→ **DIRECTIVE**:
What you return should be the complete listing, unchanged, with no pictures in it.

→ **DATA EXCERPTS**:
-------
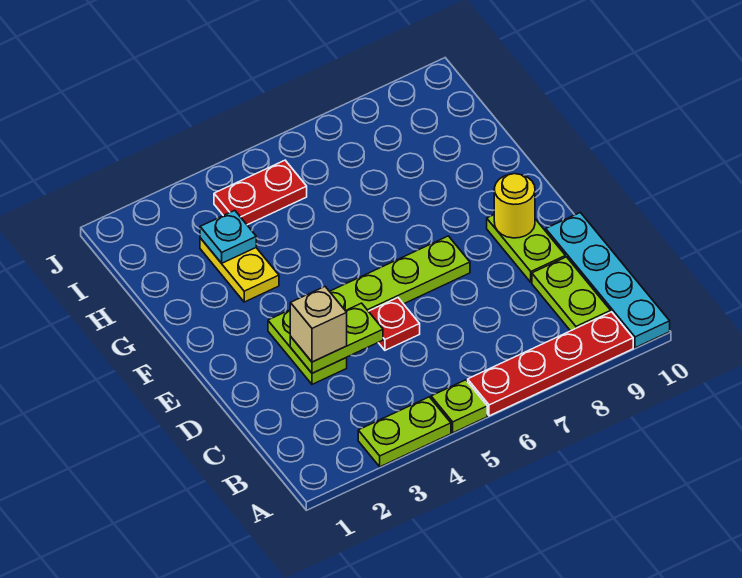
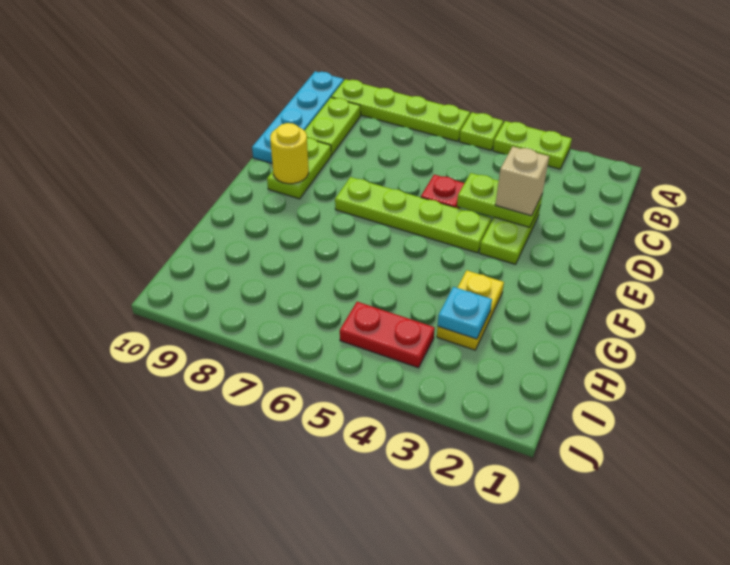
red 1x4 plate [468,312,633,416] -> lime 1x4 plate [331,79,470,141]

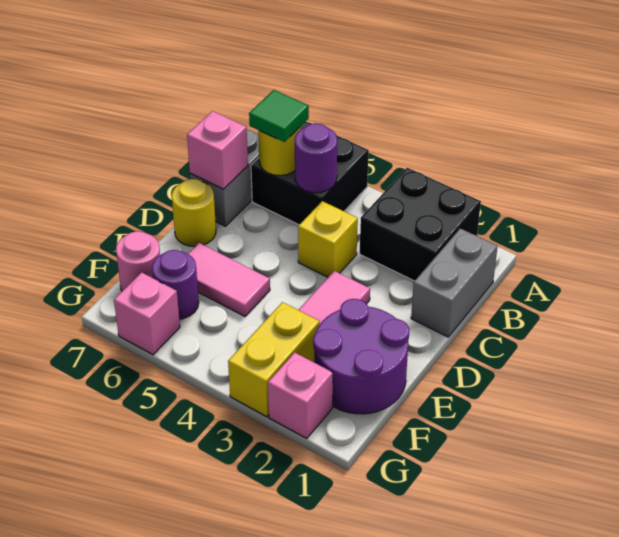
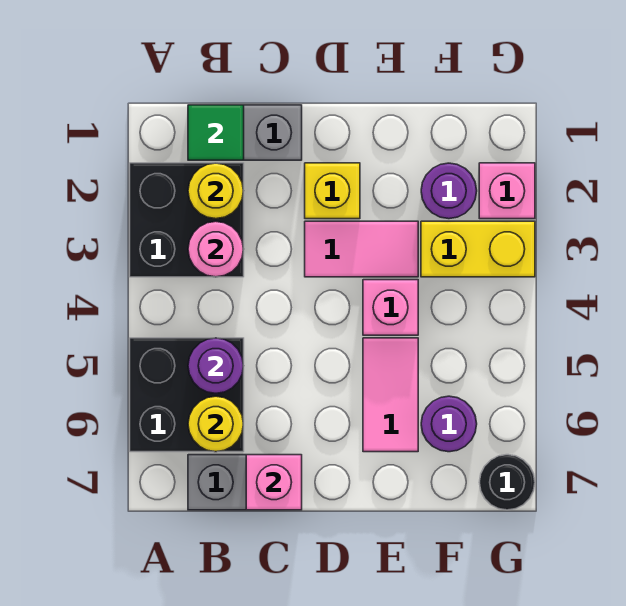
green 1x1 tile [249,90,309,142] -> green 1x1 tile moved to [188,105,244,160]
yellow 1x1 brick [298,201,358,277] -> yellow 1x1 brick moved to [305,163,360,219]
yellow 1x1 round brick [172,179,216,247] -> yellow 1x1 round brick moved to [188,163,244,219]
purple 2x2 round brick [313,299,409,414] -> purple 1x1 round brick [421,163,477,219]
pink 1x1 round brick [116,231,160,291] -> pink 1x1 round brick moved to [188,221,244,277]
pink 1x1 brick [114,273,180,355] -> pink 1x1 brick moved to [363,280,418,335]
none -> black 1x1 round brick [479,455,535,510]

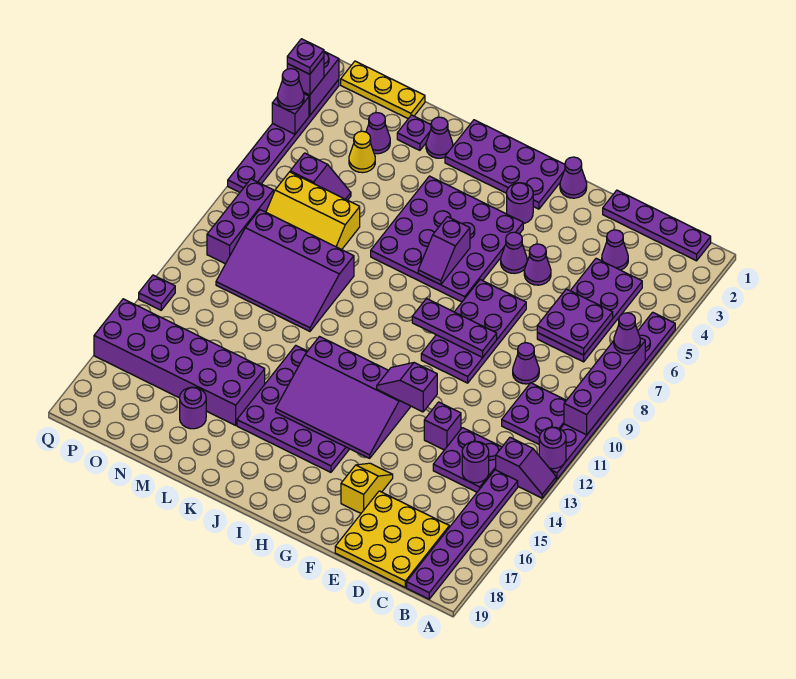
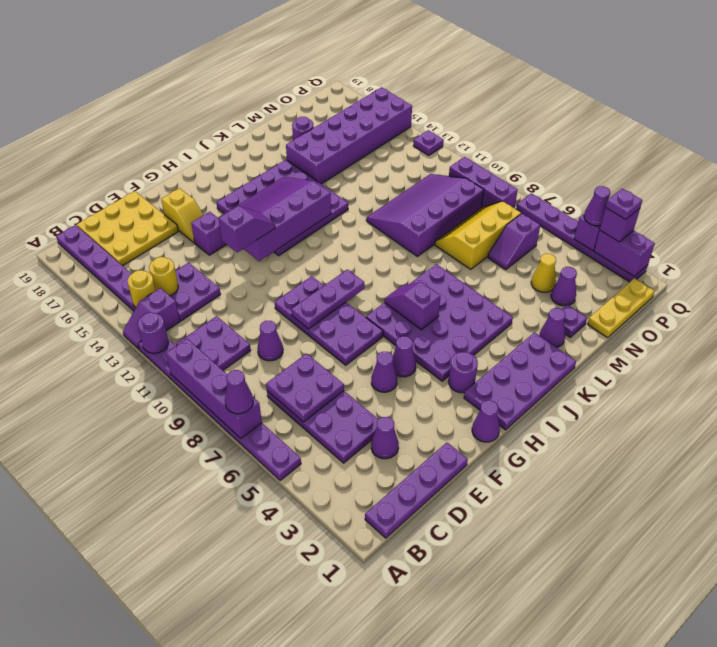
none -> yellow 1x1 round brick [127,270,156,308]
purple 1x1 round brick [462,441,489,483] -> yellow 1x1 round brick [149,257,178,296]
purple 1x1 brick [424,402,461,450] -> purple 1x1 brick moved to [191,212,227,255]

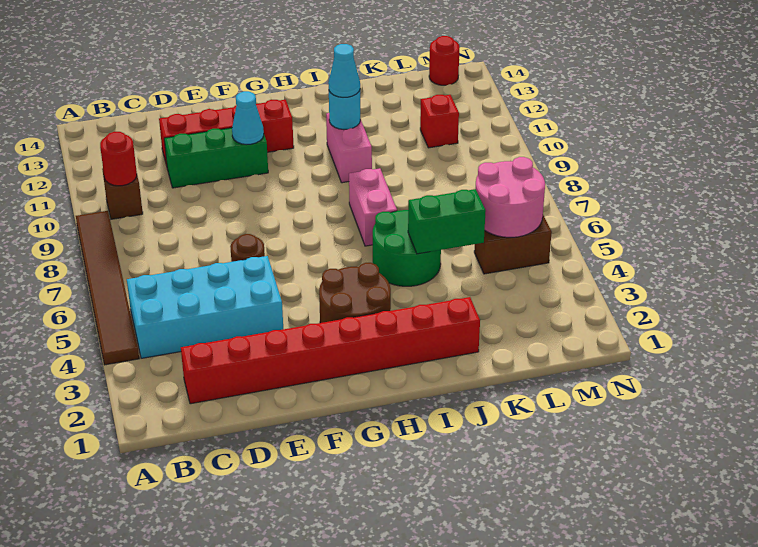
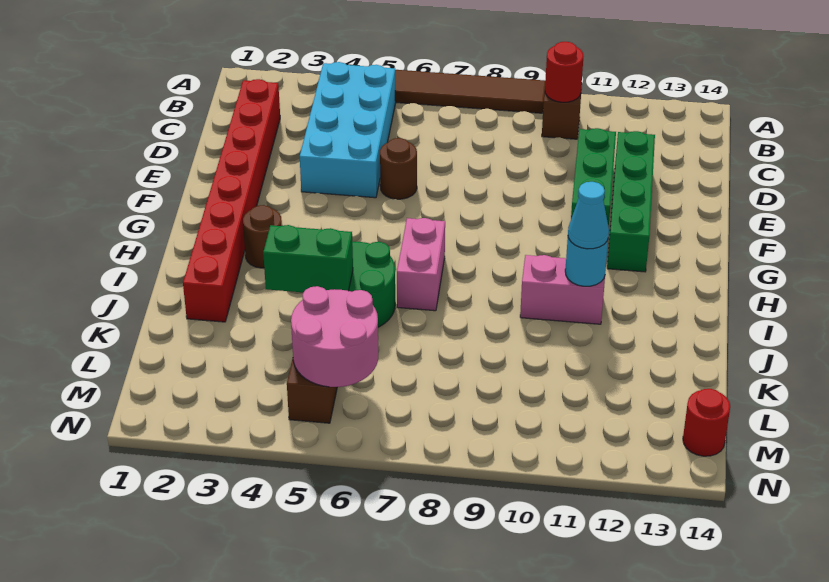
red 1x4 brick [159,99,294,165] -> green 1x4 brick [607,131,655,272]
cyan 1x1 cone [232,91,264,145] -> none
brown 2x2 round brick [319,263,391,323] -> brown 1x1 round brick [243,205,282,268]
pink 1x2 brick [349,168,397,246] -> pink 1x2 brick turned to [397,218,445,311]
green 1x2 brick [408,189,486,254] -> green 1x2 brick turned to [263,225,353,292]
red 1x1 brick [420,95,459,148] -> none

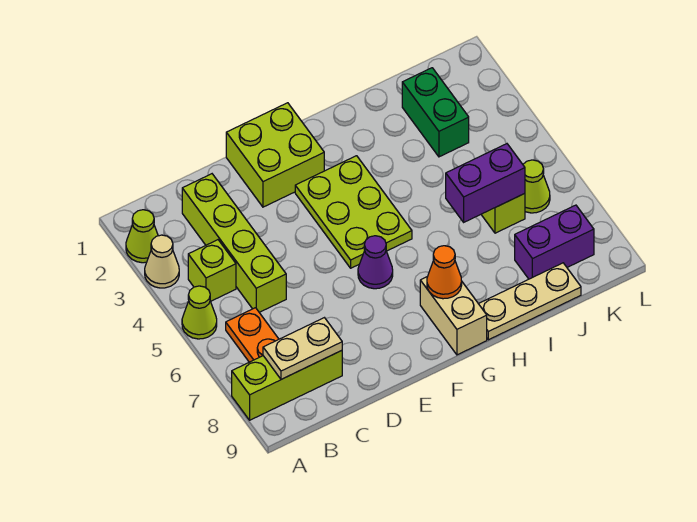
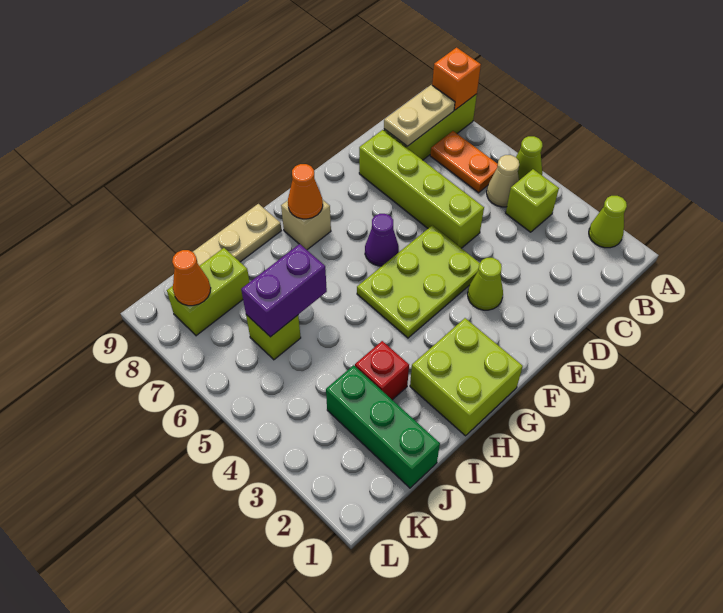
tan 1x1 cone [145,235,179,288] -> tan 1x1 cone moved to [487,155,519,207]
none -> orange 1x1 brick [432,48,481,110]
lime 1x4 brick [182,174,286,312] -> lime 1x4 brick moved to [359,130,484,248]
lime 2x2 brick [226,103,324,207] -> lime 2x2 brick moved to [410,318,523,436]
lime 2x3 plate [295,156,412,268] -> lime 2x3 plate turned to [357,225,480,338]
tan 1x2 brick [420,276,487,355] -> tan 1x1 brick [281,200,331,250]
none -> red 1x1 brick [355,341,409,400]
green 1x2 brick [402,68,469,157] -> green 1x3 brick [326,365,440,488]
purple 1x2 brick [515,205,594,279] -> lime 1x2 brick [167,248,249,336]
lime 1x1 cone [523,160,550,213] -> lime 1x1 cone moved to [468,258,503,310]
none -> orange 1x1 cone [172,250,211,306]

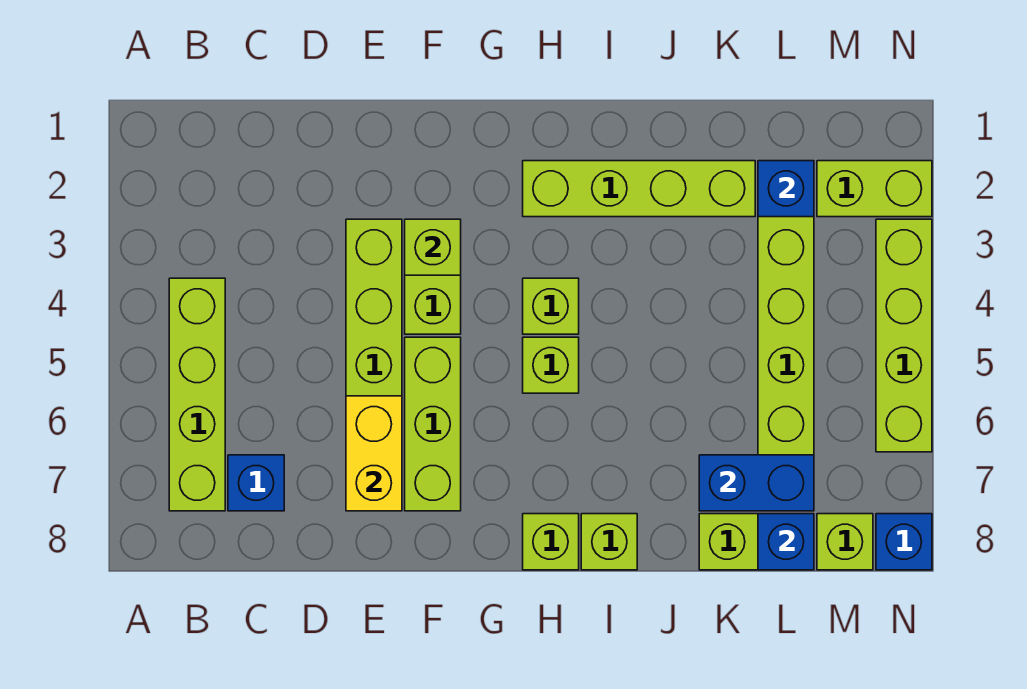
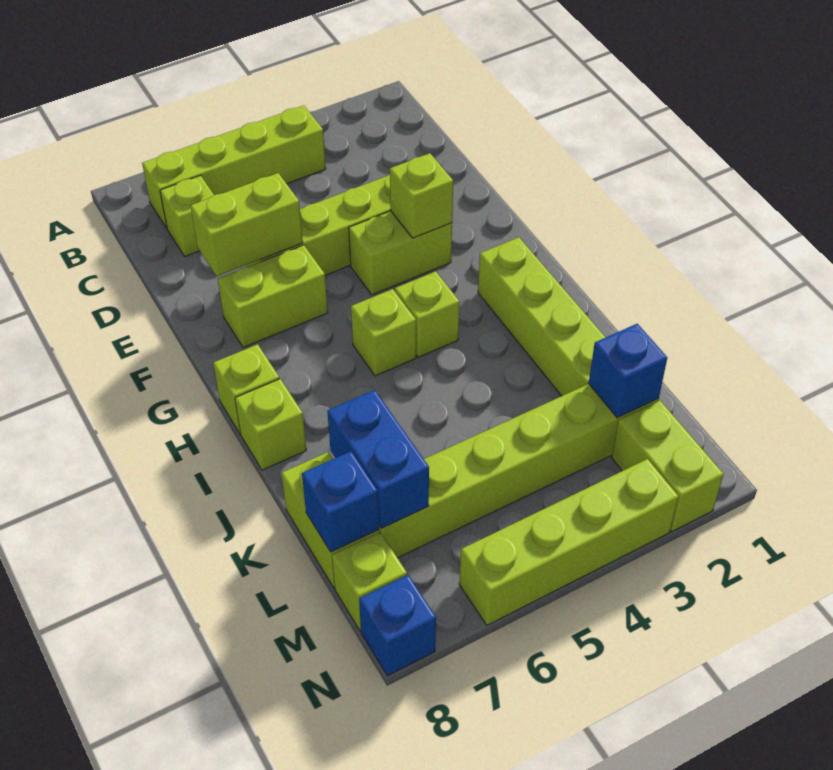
blue 1x1 brick [228,455,284,511] -> lime 1x1 brick [160,176,214,257]
yellow 1x2 brick [346,396,402,511] -> lime 1x2 brick [191,173,303,276]
lime 1x3 brick [405,337,461,511] -> lime 1x2 brick [218,245,328,348]

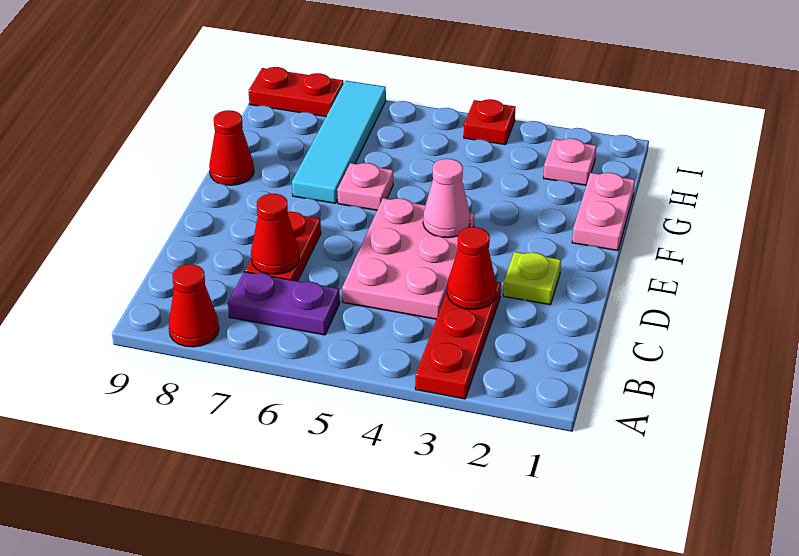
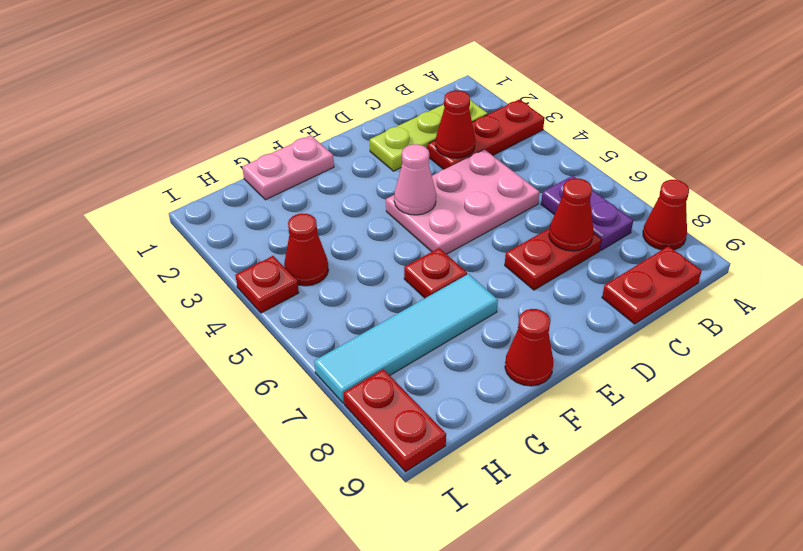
none -> red 1x2 plate [602,246,702,324]
lime 1x1 plate [503,252,561,305] -> lime 1x3 plate [370,100,488,171]
pink 1x1 plate [337,163,393,210] -> red 1x1 plate [404,248,467,298]
pink 1x1 plate [544,138,596,185] -> none
none -> red 1x1 cone [284,213,329,286]

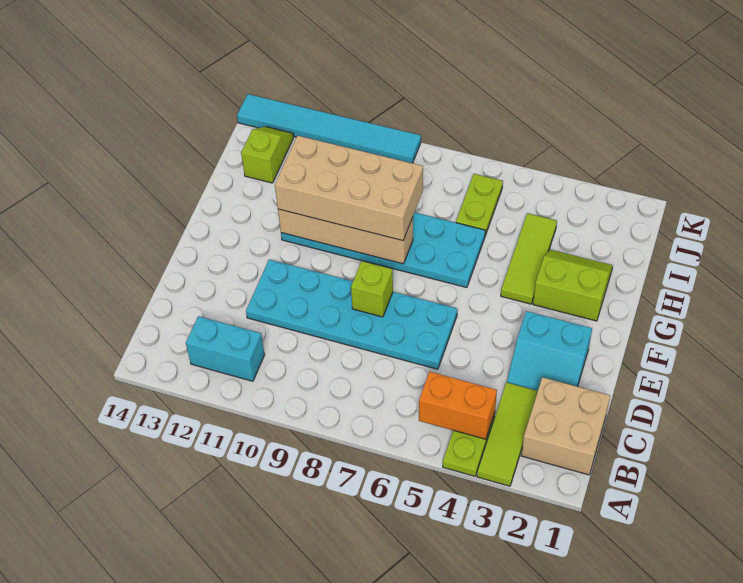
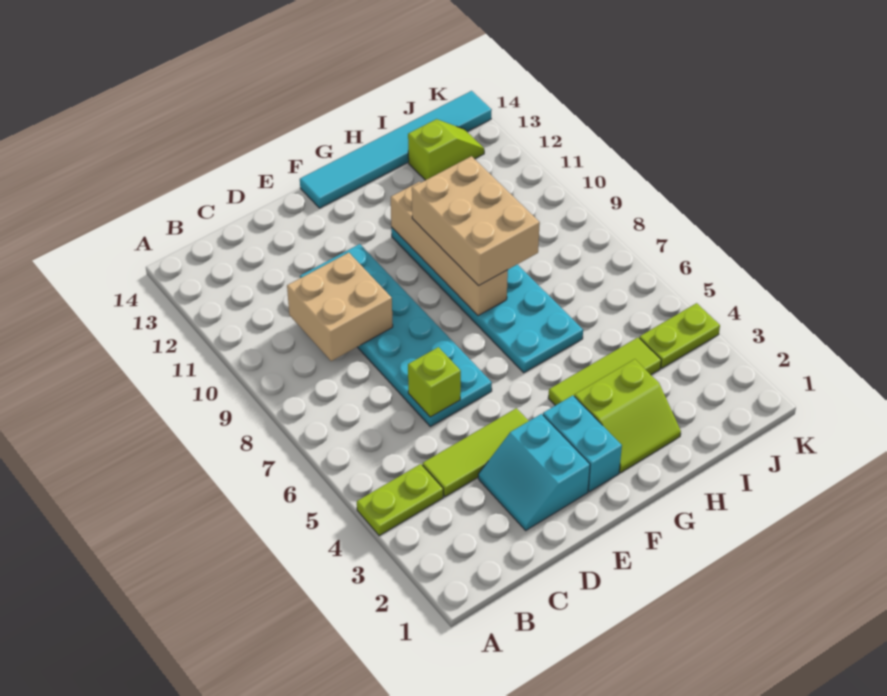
lime 1x3 tile [477,382,538,486] -> lime 1x3 tile moved to [422,408,528,497]
tan 2x2 brick [521,377,610,475] -> tan 2x2 brick moved to [287,253,393,361]
orange 1x2 brick [419,372,497,439] -> none
cyan 1x2 brick [186,316,265,381] -> cyan 1x2 brick moved to [543,396,622,492]
lime 1x1 brick [351,261,393,317] -> lime 1x1 brick moved to [408,347,461,417]
lime 2x2 slope [533,250,613,321] -> lime 2x2 slope turned to [574,359,681,473]
tan 2x4 brick [275,136,423,241] -> tan 2x3 brick [412,156,540,286]
lime 1x2 plate [456,174,503,235] -> lime 1x2 plate moved to [639,303,720,368]
cyan 1x6 tile [237,94,421,163] -> cyan 1x6 tile turned to [300,91,492,208]

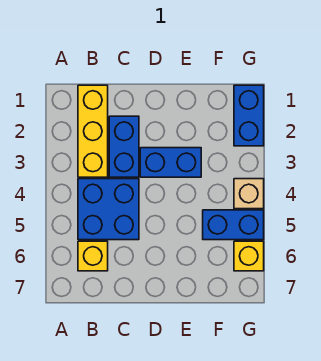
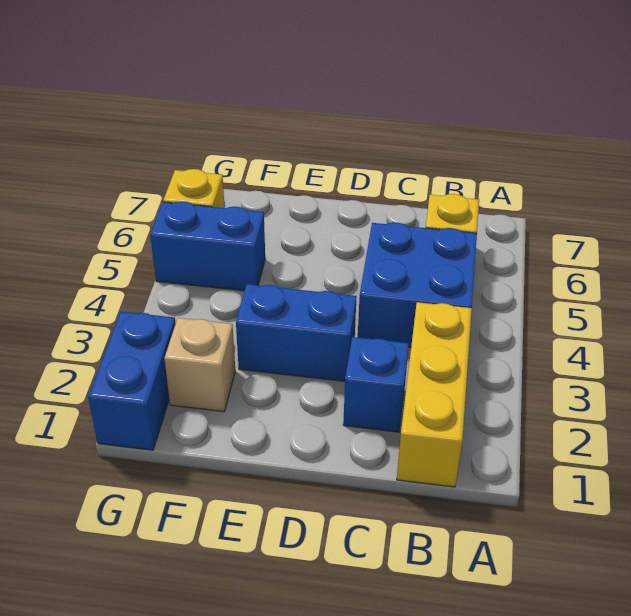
blue 1x2 brick [109,116,139,177] -> blue 1x1 brick [343,337,409,432]
tan 1x1 brick [234,179,264,209] -> tan 1x1 brick moved to [164,318,235,412]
-------
→ **WRITTEN REPLY**:
red 1x4 plate [468,312,633,416] -> lime 1x4 plate [331,79,470,141]

green 1x1 tile [249,90,309,142] -> green 1x1 tile moved to [188,105,244,160]
yellow 1x1 brick [298,201,358,277] -> yellow 1x1 brick moved to [305,163,360,219]
yellow 1x1 round brick [172,179,216,247] -> yellow 1x1 round brick moved to [188,163,244,219]
purple 2x2 round brick [313,299,409,414] -> purple 1x1 round brick [421,163,477,219]
pink 1x1 round brick [116,231,160,291] -> pink 1x1 round brick moved to [188,221,244,277]
pink 1x1 brick [114,273,180,355] -> pink 1x1 brick moved to [363,280,418,335]
none -> black 1x1 round brick [479,455,535,510]

none -> yellow 1x1 round brick [127,270,156,308]
purple 1x1 round brick [462,441,489,483] -> yellow 1x1 round brick [149,257,178,296]
purple 1x1 brick [424,402,461,450] -> purple 1x1 brick moved to [191,212,227,255]

red 1x4 brick [159,99,294,165] -> green 1x4 brick [607,131,655,272]
cyan 1x1 cone [232,91,264,145] -> none
brown 2x2 round brick [319,263,391,323] -> brown 1x1 round brick [243,205,282,268]
pink 1x2 brick [349,168,397,246] -> pink 1x2 brick turned to [397,218,445,311]
green 1x2 brick [408,189,486,254] -> green 1x2 brick turned to [263,225,353,292]
red 1x1 brick [420,95,459,148] -> none

tan 1x1 cone [145,235,179,288] -> tan 1x1 cone moved to [487,155,519,207]
none -> orange 1x1 brick [432,48,481,110]
lime 1x4 brick [182,174,286,312] -> lime 1x4 brick moved to [359,130,484,248]
lime 2x2 brick [226,103,324,207] -> lime 2x2 brick moved to [410,318,523,436]
lime 2x3 plate [295,156,412,268] -> lime 2x3 plate turned to [357,225,480,338]
tan 1x2 brick [420,276,487,355] -> tan 1x1 brick [281,200,331,250]
none -> red 1x1 brick [355,341,409,400]
green 1x2 brick [402,68,469,157] -> green 1x3 brick [326,365,440,488]
purple 1x2 brick [515,205,594,279] -> lime 1x2 brick [167,248,249,336]
lime 1x1 cone [523,160,550,213] -> lime 1x1 cone moved to [468,258,503,310]
none -> orange 1x1 cone [172,250,211,306]

blue 1x1 brick [228,455,284,511] -> lime 1x1 brick [160,176,214,257]
yellow 1x2 brick [346,396,402,511] -> lime 1x2 brick [191,173,303,276]
lime 1x3 brick [405,337,461,511] -> lime 1x2 brick [218,245,328,348]

none -> red 1x2 plate [602,246,702,324]
lime 1x1 plate [503,252,561,305] -> lime 1x3 plate [370,100,488,171]
pink 1x1 plate [337,163,393,210] -> red 1x1 plate [404,248,467,298]
pink 1x1 plate [544,138,596,185] -> none
none -> red 1x1 cone [284,213,329,286]

lime 1x3 tile [477,382,538,486] -> lime 1x3 tile moved to [422,408,528,497]
tan 2x2 brick [521,377,610,475] -> tan 2x2 brick moved to [287,253,393,361]
orange 1x2 brick [419,372,497,439] -> none
cyan 1x2 brick [186,316,265,381] -> cyan 1x2 brick moved to [543,396,622,492]
lime 1x1 brick [351,261,393,317] -> lime 1x1 brick moved to [408,347,461,417]
lime 2x2 slope [533,250,613,321] -> lime 2x2 slope turned to [574,359,681,473]
tan 2x4 brick [275,136,423,241] -> tan 2x3 brick [412,156,540,286]
lime 1x2 plate [456,174,503,235] -> lime 1x2 plate moved to [639,303,720,368]
cyan 1x6 tile [237,94,421,163] -> cyan 1x6 tile turned to [300,91,492,208]

blue 1x2 brick [109,116,139,177] -> blue 1x1 brick [343,337,409,432]
tan 1x1 brick [234,179,264,209] -> tan 1x1 brick moved to [164,318,235,412]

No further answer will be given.